Find the line with "Q201: PMOS BSS84" in the entries below. Repeat it, every following line, and the line with "U204 pin TRIG: SIG17 -> GND", exactly and with nothing added.

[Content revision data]

#####

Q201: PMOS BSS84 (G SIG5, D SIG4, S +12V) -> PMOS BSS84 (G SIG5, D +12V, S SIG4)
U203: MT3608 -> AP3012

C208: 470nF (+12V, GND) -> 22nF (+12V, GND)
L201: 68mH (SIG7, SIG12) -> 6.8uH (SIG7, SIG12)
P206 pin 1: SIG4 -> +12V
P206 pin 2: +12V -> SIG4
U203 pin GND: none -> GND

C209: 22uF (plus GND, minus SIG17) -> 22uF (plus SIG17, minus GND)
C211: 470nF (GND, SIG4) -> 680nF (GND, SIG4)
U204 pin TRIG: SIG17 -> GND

#####

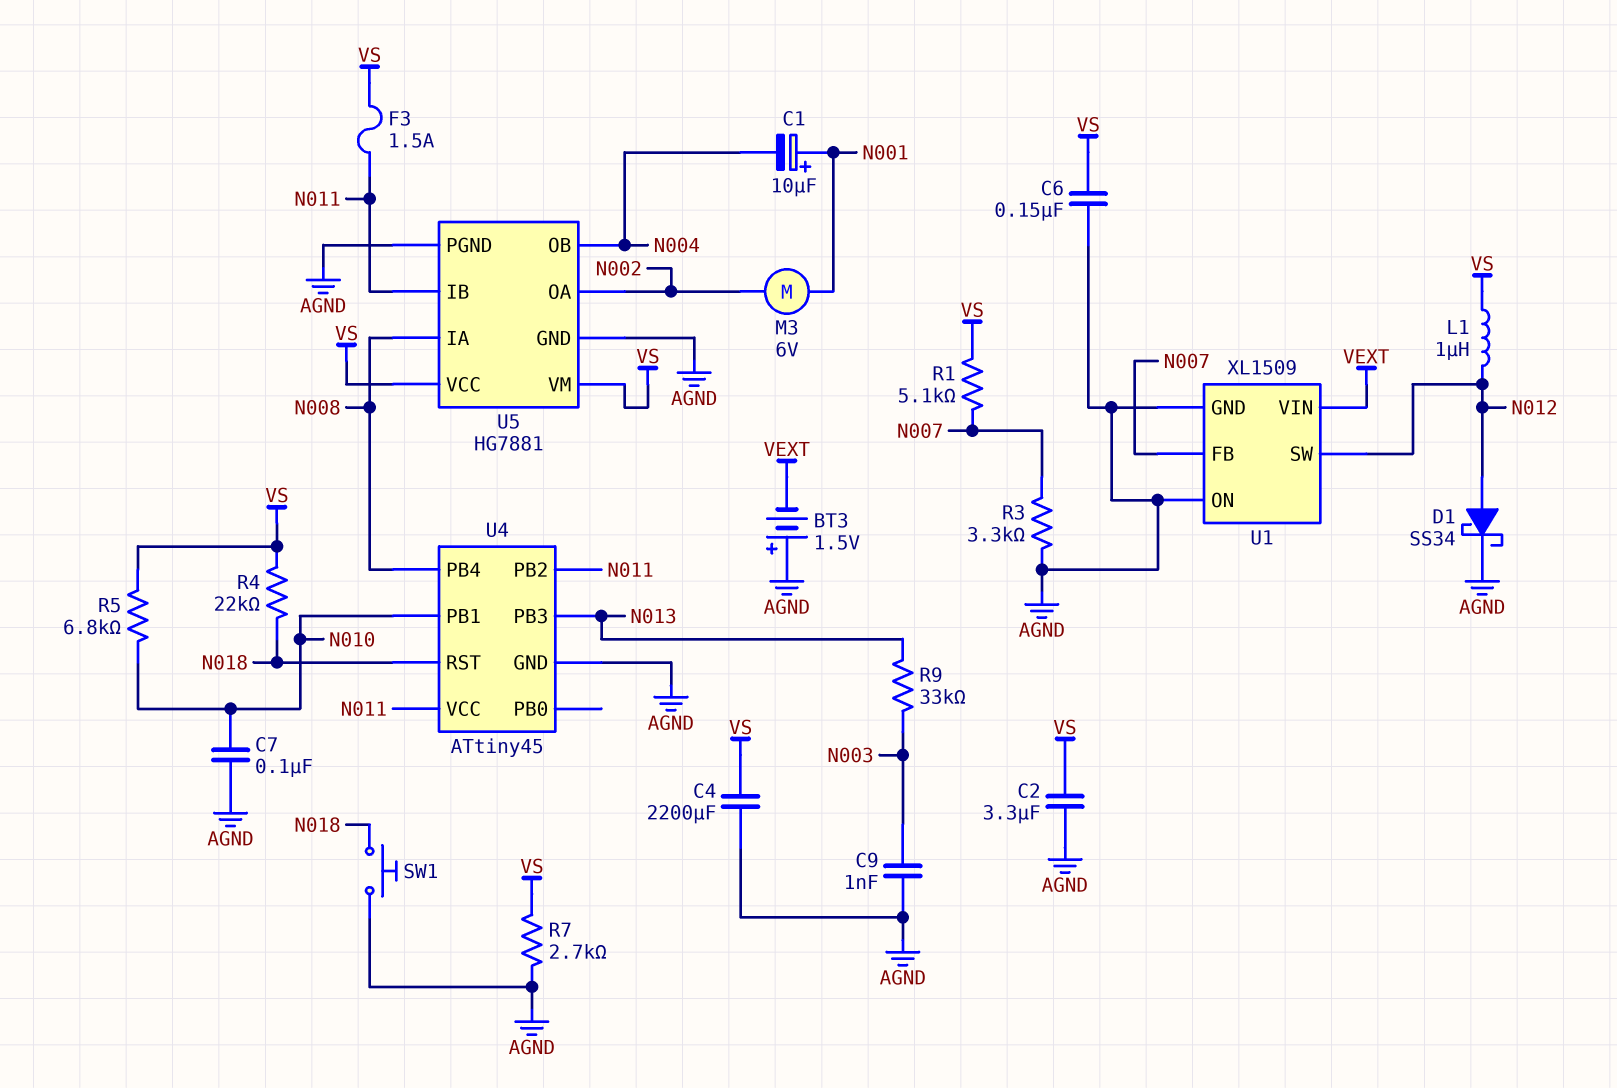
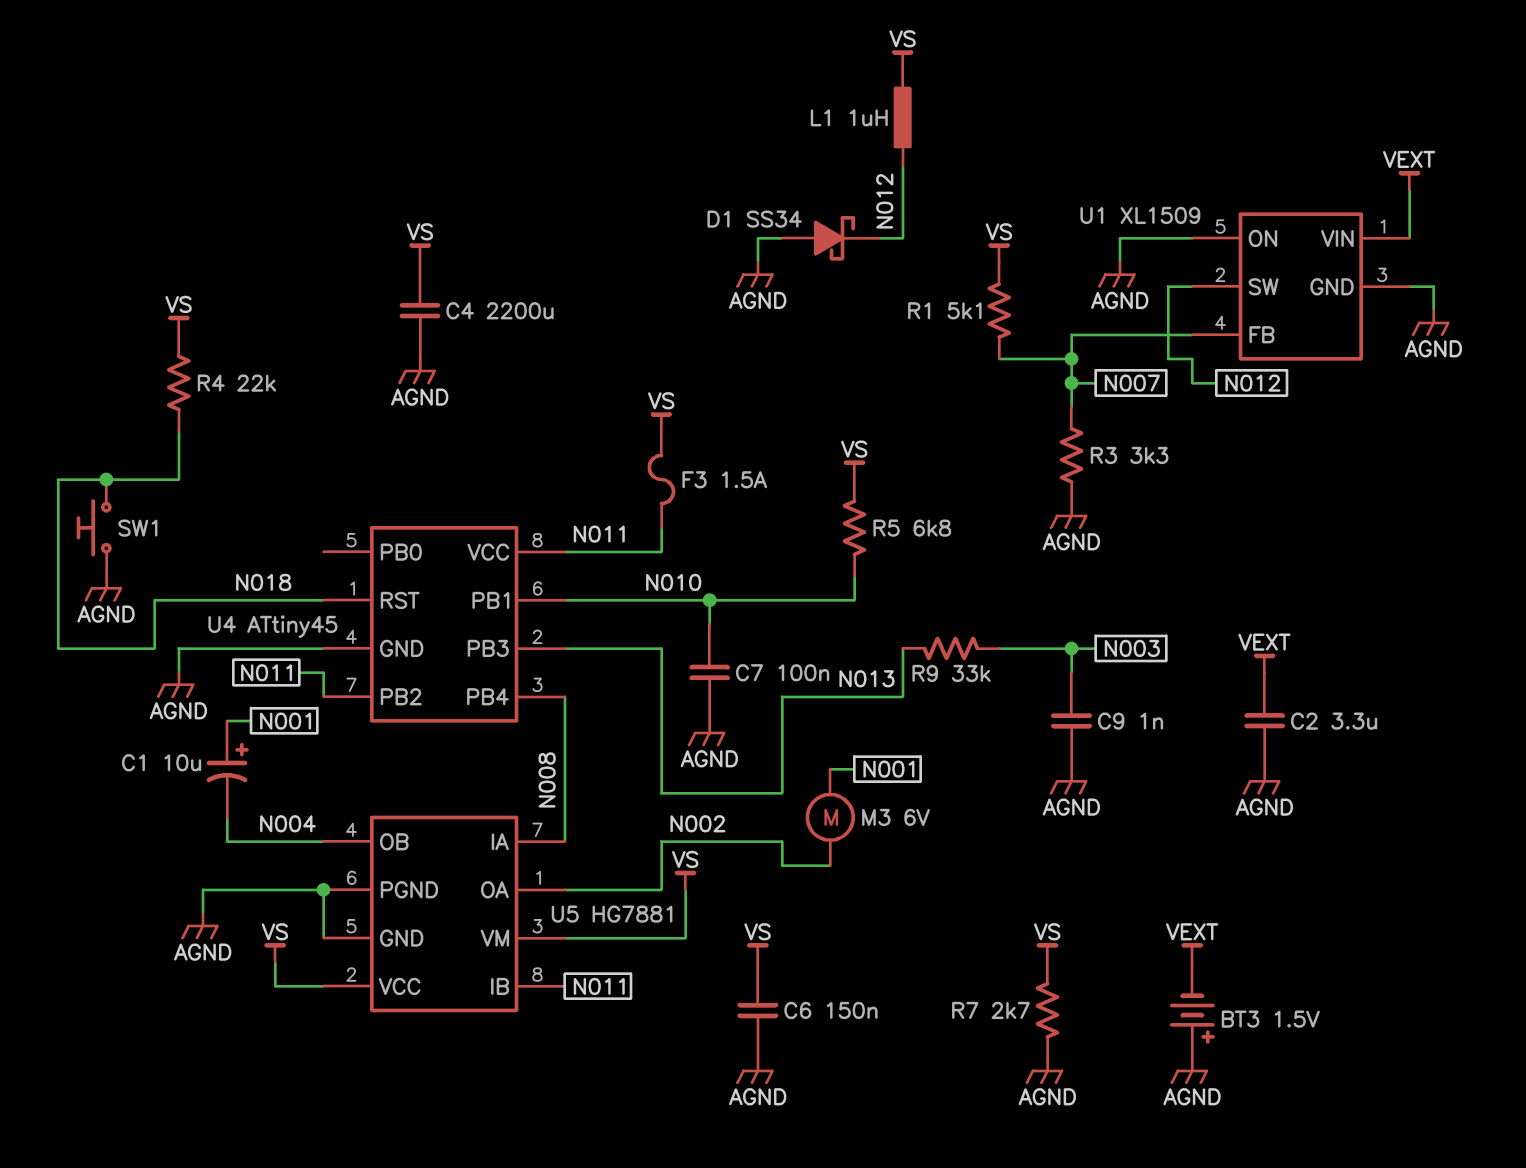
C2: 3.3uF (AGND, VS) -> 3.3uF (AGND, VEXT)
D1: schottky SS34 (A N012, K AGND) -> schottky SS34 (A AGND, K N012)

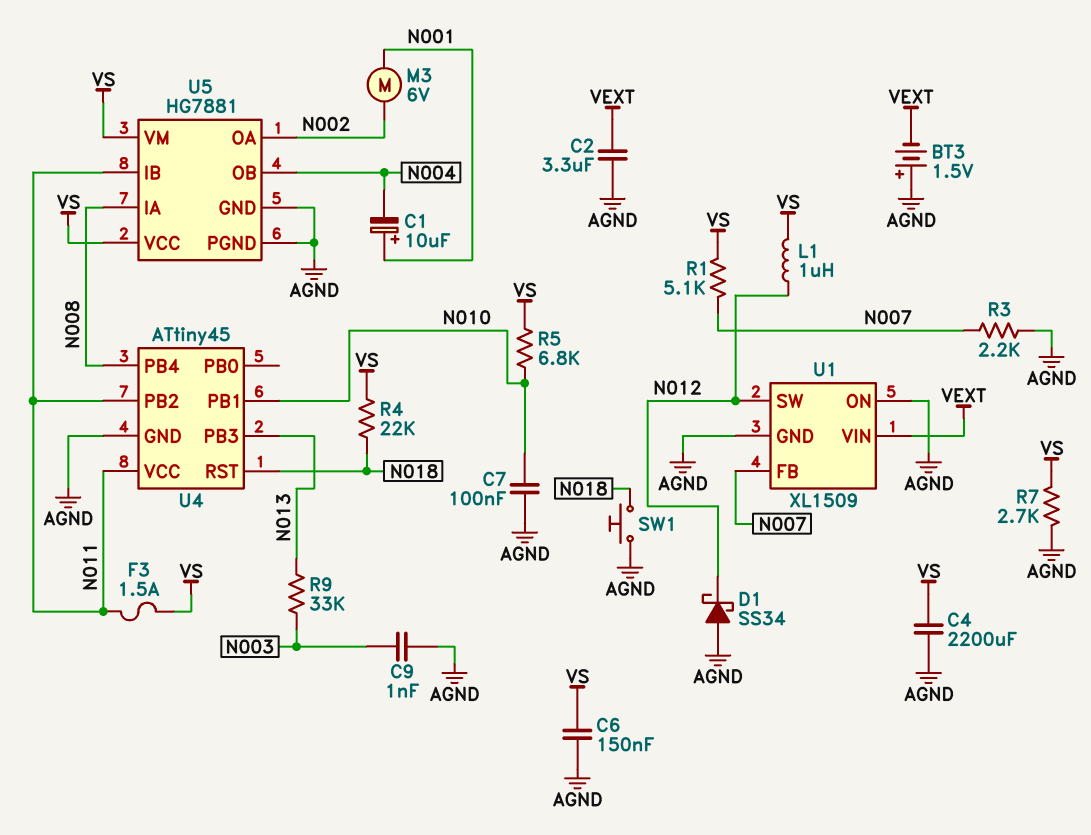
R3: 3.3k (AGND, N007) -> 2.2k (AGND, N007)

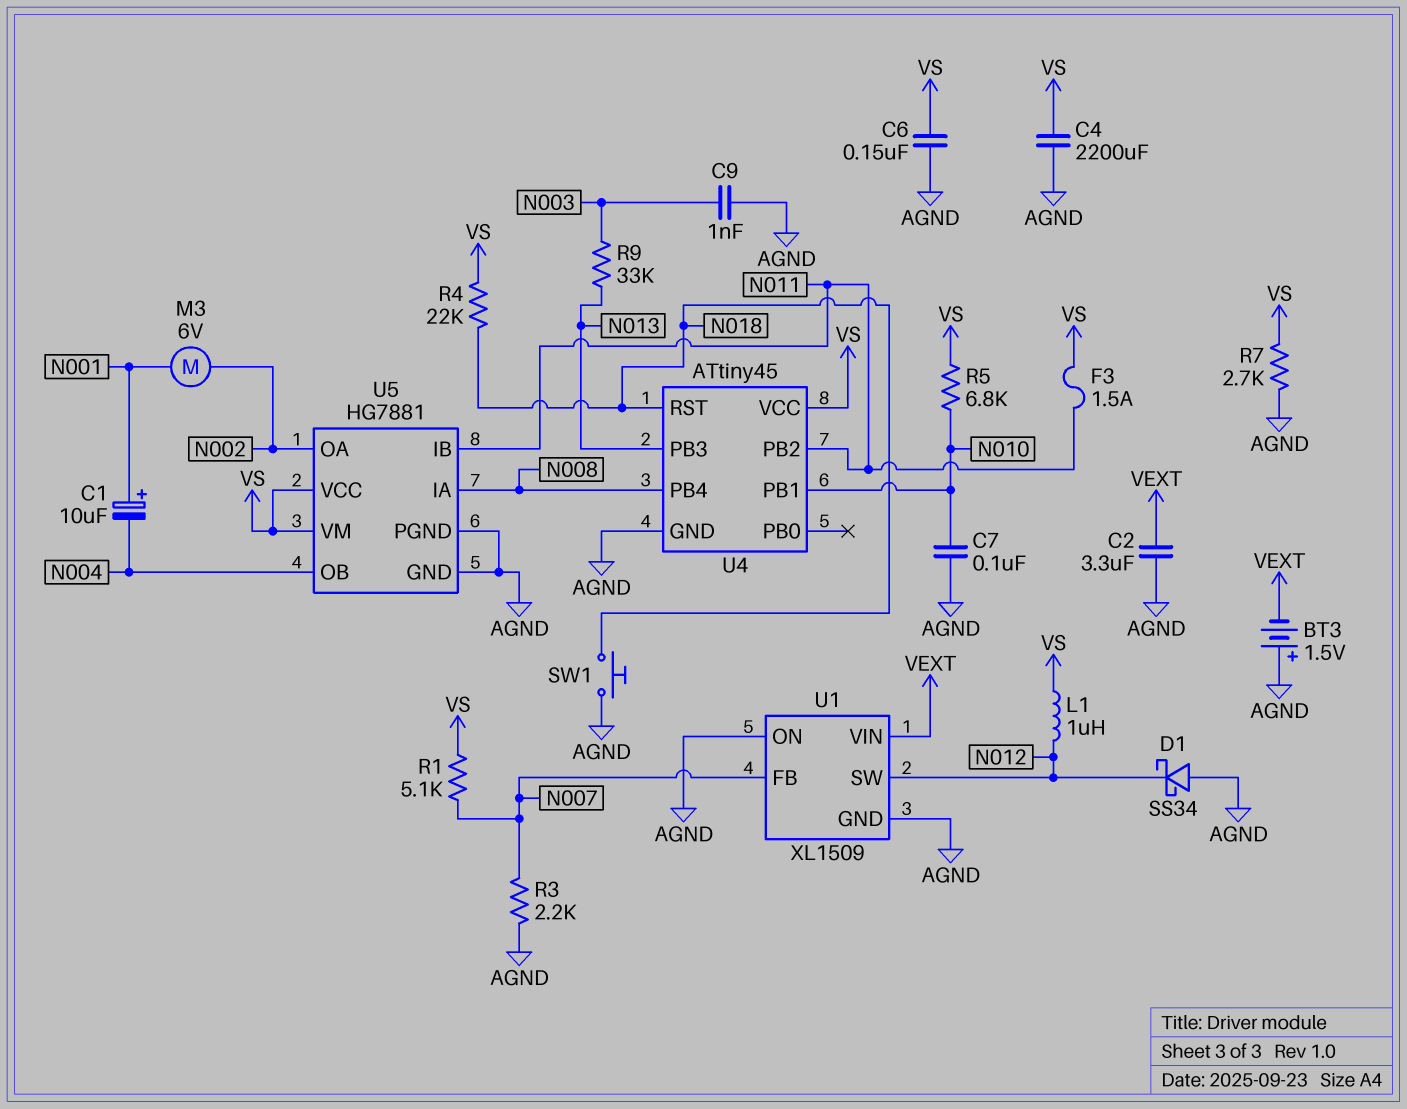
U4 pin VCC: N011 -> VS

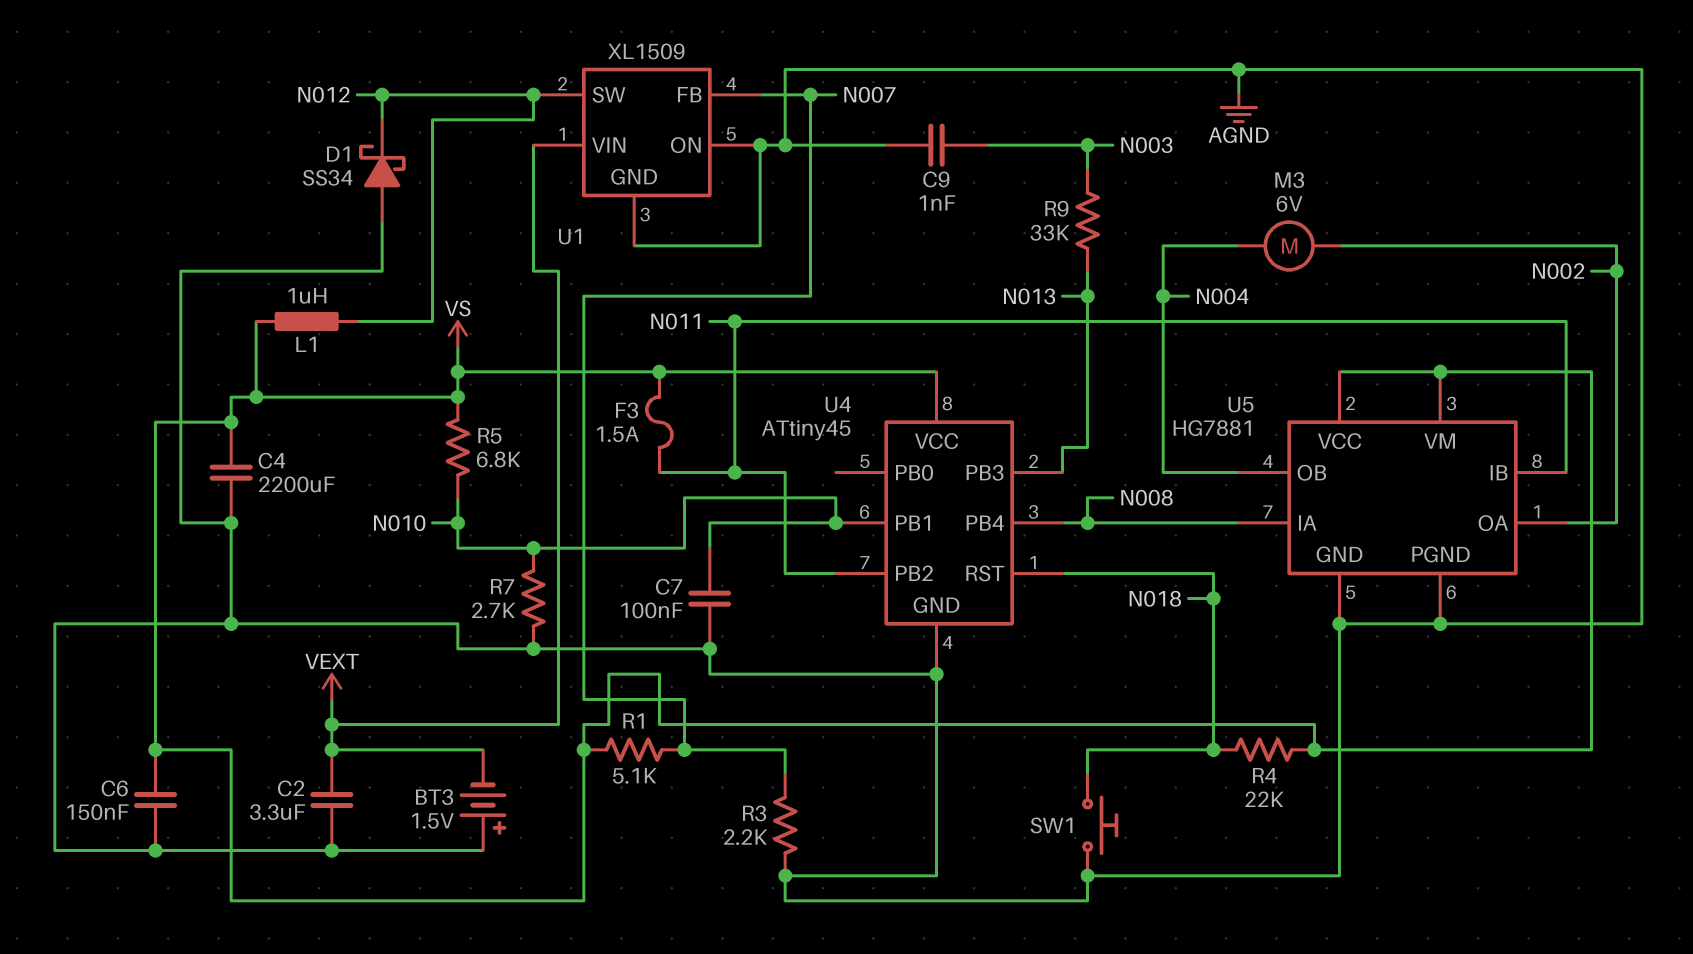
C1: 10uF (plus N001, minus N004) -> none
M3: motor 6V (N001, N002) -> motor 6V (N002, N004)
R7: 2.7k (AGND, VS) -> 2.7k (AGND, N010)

#####

> [Exercise solution]
Q201: PMOS BSS84 (G SIG5, D SIG4, S +12V) -> PMOS BSS84 (G SIG5, D +12V, S SIG4)
U203: MT3608 -> AP3012

C208: 470nF (+12V, GND) -> 22nF (+12V, GND)
L201: 68mH (SIG7, SIG12) -> 6.8uH (SIG7, SIG12)
P206 pin 1: SIG4 -> +12V
P206 pin 2: +12V -> SIG4
U203 pin GND: none -> GND

C209: 22uF (plus GND, minus SIG17) -> 22uF (plus SIG17, minus GND)
C211: 470nF (GND, SIG4) -> 680nF (GND, SIG4)
U204 pin TRIG: SIG17 -> GND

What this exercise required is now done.